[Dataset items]

☆ ☆ ☆

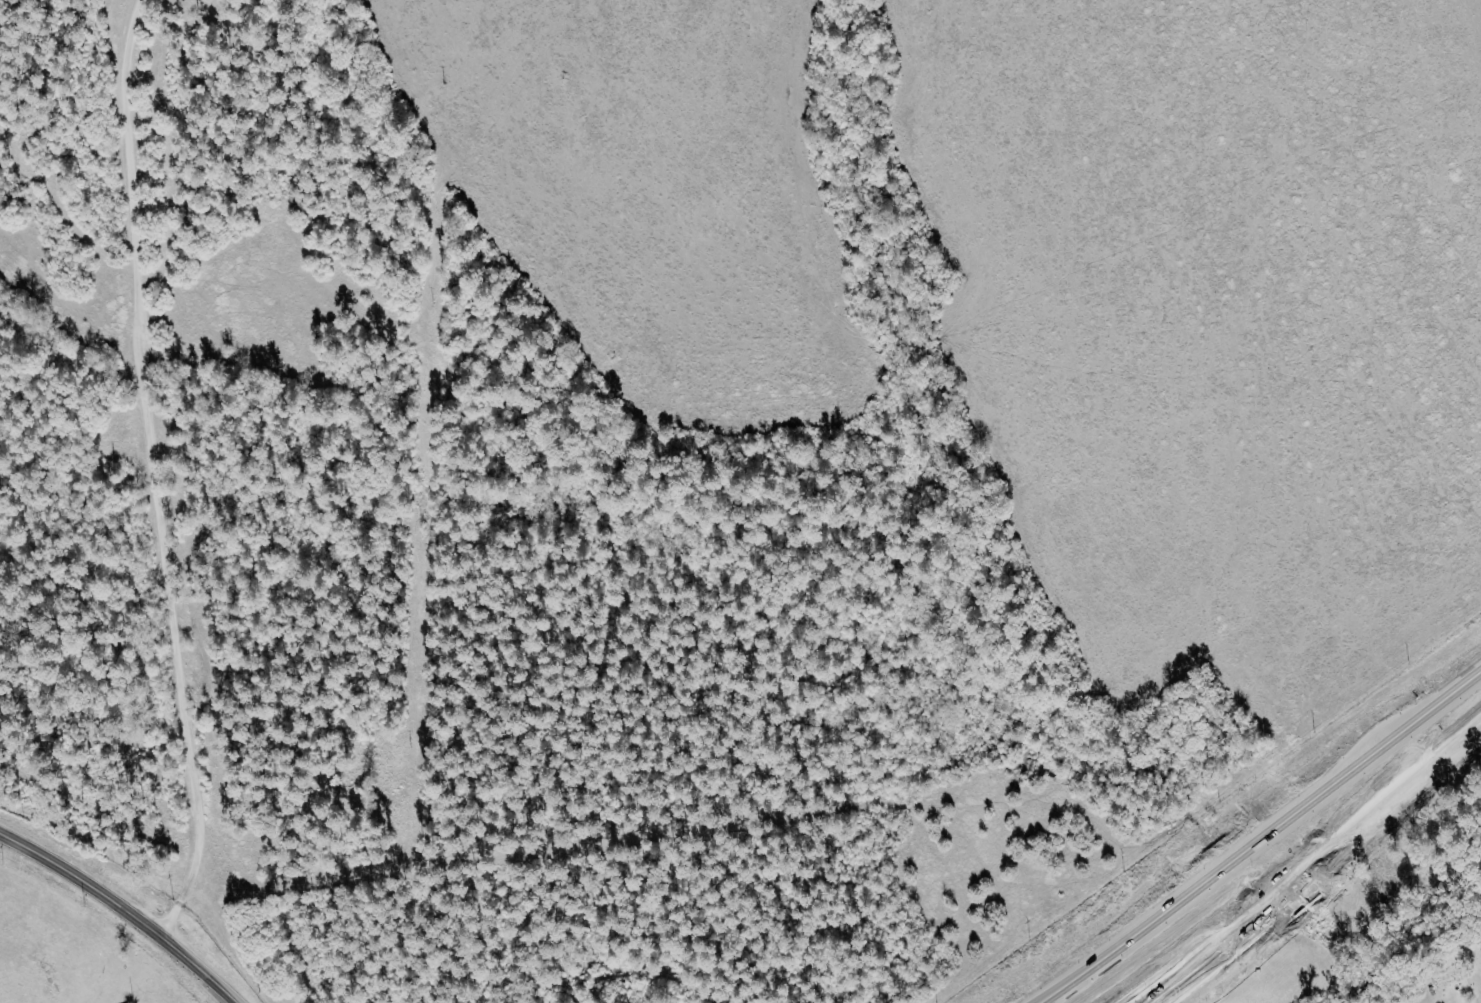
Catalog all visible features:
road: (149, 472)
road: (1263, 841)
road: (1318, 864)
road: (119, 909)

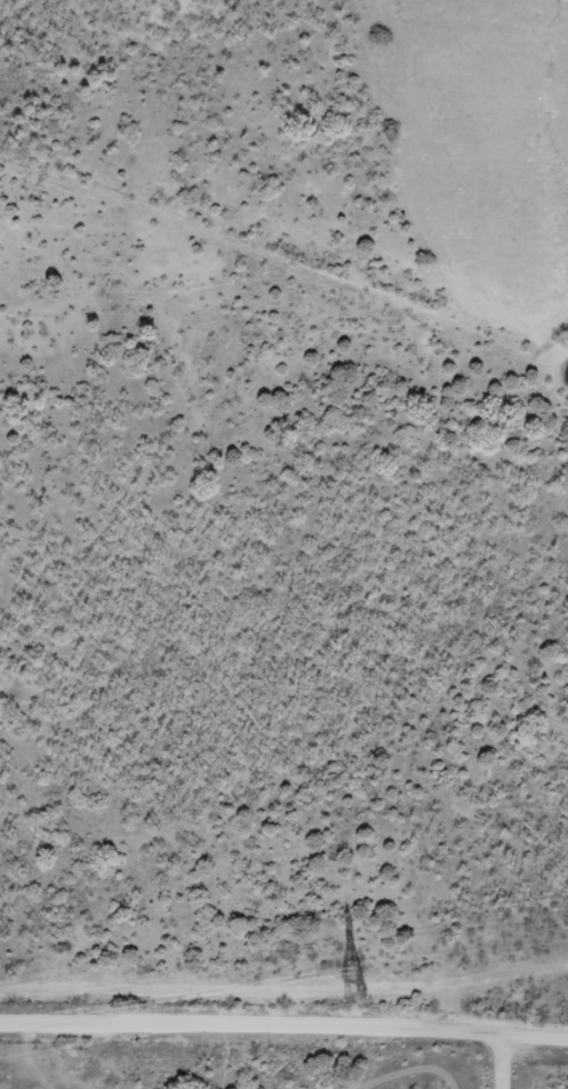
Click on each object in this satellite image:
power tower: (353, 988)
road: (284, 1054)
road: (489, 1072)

☆ ☆ ☆

• _About this exercise_
From the first line to the last, retype the entries above exactly, minus the pictures.

• _Task answer_
Catalog all visible features:
road: (149, 472)
road: (1263, 841)
road: (1318, 864)
road: (119, 909)

Click on each object in this satellite image:
power tower: (353, 988)
road: (284, 1054)
road: (489, 1072)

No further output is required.